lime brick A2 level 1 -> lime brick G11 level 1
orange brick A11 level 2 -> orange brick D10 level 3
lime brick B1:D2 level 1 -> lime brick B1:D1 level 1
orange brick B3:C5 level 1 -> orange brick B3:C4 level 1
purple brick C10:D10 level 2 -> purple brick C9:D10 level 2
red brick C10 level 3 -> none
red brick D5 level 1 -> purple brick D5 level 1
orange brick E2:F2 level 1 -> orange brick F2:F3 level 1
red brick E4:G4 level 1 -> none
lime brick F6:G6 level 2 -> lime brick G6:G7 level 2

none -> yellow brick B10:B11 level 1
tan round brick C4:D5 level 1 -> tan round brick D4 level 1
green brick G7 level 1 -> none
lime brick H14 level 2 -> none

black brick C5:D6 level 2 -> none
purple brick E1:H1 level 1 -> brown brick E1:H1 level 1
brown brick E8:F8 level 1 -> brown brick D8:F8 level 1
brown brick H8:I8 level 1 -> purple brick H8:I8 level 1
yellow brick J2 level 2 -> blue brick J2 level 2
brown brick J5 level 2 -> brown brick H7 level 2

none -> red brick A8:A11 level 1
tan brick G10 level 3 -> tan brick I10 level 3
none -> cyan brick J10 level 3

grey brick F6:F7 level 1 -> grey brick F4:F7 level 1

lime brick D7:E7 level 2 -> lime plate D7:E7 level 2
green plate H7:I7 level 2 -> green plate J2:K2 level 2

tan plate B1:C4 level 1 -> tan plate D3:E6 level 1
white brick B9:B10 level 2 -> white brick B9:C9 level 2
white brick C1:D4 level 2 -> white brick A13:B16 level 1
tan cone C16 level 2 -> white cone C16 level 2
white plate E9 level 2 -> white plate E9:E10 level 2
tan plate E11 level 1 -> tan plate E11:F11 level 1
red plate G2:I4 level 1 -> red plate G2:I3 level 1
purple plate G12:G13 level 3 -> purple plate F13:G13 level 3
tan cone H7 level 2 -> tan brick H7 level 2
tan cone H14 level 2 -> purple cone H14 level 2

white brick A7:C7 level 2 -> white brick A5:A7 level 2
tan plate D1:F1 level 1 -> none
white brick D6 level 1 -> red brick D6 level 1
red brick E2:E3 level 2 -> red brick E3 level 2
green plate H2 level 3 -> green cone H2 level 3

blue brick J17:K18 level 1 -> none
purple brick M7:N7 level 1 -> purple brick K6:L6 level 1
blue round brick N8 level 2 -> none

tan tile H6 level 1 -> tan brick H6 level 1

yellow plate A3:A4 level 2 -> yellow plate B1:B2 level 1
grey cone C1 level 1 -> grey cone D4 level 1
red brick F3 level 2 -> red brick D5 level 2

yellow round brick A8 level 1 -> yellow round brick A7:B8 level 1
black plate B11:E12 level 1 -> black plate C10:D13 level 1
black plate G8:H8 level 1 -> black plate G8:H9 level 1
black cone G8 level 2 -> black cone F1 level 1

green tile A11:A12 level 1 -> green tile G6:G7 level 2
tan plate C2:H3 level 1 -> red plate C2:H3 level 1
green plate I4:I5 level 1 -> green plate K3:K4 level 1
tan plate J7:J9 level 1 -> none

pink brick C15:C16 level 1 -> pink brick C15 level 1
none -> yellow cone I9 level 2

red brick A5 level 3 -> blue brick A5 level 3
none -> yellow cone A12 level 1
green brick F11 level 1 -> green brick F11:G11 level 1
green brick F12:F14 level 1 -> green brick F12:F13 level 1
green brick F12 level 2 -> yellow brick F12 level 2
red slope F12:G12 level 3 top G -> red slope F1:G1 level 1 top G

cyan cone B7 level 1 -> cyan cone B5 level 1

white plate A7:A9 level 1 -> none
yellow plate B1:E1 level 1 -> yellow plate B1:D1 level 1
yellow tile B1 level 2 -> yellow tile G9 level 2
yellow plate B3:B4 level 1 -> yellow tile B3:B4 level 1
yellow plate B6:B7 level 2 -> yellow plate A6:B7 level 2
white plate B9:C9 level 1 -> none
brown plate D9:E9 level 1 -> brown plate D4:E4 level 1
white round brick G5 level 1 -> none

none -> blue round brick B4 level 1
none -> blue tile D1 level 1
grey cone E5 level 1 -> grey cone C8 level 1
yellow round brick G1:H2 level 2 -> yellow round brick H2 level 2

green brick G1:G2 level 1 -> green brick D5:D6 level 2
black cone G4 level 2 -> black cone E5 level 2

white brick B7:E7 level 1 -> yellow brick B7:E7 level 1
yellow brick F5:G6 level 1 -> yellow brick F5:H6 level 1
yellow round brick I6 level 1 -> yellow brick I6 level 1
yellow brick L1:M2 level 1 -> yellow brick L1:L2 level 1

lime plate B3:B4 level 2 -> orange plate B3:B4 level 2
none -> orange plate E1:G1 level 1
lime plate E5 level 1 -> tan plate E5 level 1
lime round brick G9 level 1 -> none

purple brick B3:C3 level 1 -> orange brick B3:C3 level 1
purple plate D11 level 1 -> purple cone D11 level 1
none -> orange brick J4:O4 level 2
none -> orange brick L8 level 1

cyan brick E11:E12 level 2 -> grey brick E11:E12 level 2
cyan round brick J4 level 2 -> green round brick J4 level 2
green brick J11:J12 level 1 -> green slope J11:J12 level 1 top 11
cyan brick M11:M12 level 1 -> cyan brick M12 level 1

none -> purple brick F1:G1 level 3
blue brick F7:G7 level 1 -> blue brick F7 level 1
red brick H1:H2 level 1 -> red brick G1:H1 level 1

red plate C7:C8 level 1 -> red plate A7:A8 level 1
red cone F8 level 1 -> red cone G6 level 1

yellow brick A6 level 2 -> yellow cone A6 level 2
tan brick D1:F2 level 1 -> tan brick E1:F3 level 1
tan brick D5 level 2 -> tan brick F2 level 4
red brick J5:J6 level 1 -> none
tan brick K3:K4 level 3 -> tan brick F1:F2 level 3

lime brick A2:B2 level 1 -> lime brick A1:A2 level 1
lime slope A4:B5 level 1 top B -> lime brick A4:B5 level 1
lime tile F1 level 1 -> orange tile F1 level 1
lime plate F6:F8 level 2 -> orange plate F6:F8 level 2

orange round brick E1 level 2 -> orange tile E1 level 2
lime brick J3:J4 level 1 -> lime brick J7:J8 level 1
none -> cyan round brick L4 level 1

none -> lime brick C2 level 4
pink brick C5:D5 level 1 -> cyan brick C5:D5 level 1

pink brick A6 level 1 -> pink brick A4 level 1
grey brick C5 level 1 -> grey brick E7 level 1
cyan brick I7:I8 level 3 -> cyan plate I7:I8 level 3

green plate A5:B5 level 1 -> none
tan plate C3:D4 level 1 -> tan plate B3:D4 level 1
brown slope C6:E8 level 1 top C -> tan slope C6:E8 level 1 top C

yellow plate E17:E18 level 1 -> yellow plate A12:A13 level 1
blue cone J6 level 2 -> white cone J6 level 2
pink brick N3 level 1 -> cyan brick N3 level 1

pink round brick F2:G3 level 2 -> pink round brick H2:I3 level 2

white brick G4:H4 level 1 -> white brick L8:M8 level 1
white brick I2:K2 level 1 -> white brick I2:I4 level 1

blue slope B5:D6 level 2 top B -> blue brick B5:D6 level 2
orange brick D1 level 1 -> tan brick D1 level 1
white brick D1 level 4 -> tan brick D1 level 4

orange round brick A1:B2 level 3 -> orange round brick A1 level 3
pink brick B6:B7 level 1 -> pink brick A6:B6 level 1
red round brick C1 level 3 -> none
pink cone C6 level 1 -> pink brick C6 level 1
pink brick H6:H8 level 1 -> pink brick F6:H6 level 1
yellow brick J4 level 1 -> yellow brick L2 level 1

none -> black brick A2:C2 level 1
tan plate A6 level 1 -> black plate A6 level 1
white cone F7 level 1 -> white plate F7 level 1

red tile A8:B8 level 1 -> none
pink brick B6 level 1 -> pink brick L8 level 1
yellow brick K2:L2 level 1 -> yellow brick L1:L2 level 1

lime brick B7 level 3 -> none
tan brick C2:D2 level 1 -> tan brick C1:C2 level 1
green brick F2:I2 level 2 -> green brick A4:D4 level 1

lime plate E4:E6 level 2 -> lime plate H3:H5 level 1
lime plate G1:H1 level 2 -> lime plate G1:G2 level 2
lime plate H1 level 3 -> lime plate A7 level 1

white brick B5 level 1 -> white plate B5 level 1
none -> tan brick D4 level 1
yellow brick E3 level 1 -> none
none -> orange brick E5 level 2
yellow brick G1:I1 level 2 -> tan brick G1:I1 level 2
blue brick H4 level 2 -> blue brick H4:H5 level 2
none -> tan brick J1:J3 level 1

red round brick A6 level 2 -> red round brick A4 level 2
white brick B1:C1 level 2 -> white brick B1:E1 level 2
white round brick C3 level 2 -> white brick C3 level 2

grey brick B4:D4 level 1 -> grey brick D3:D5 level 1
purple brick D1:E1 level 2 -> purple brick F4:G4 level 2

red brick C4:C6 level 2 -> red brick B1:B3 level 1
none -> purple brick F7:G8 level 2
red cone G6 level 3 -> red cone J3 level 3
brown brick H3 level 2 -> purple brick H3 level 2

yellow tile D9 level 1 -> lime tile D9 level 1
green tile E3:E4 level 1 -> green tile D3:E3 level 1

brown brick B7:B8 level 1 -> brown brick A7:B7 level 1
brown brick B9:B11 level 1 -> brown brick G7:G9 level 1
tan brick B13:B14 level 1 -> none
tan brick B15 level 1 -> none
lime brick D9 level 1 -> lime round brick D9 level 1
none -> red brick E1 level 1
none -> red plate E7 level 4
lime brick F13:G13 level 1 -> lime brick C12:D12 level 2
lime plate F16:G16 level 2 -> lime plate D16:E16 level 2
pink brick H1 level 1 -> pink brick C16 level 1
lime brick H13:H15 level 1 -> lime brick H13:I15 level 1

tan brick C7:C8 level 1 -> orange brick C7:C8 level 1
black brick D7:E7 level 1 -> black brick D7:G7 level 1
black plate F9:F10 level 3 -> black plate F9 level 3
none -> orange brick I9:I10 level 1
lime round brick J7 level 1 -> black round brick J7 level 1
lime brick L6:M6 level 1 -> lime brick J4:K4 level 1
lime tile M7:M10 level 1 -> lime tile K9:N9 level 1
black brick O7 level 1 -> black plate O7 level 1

(ASSIGNED TASK): Return the entries exactly through the "brown brick H8:I8" line.

(ANSWER TO THIS PROBLEM):
lime brick A2 level 1 -> lime brick G11 level 1
orange brick A11 level 2 -> orange brick D10 level 3
lime brick B1:D2 level 1 -> lime brick B1:D1 level 1
orange brick B3:C5 level 1 -> orange brick B3:C4 level 1
purple brick C10:D10 level 2 -> purple brick C9:D10 level 2
red brick C10 level 3 -> none
red brick D5 level 1 -> purple brick D5 level 1
orange brick E2:F2 level 1 -> orange brick F2:F3 level 1
red brick E4:G4 level 1 -> none
lime brick F6:G6 level 2 -> lime brick G6:G7 level 2

none -> yellow brick B10:B11 level 1
tan round brick C4:D5 level 1 -> tan round brick D4 level 1
green brick G7 level 1 -> none
lime brick H14 level 2 -> none

black brick C5:D6 level 2 -> none
purple brick E1:H1 level 1 -> brown brick E1:H1 level 1
brown brick E8:F8 level 1 -> brown brick D8:F8 level 1
brown brick H8:I8 level 1 -> purple brick H8:I8 level 1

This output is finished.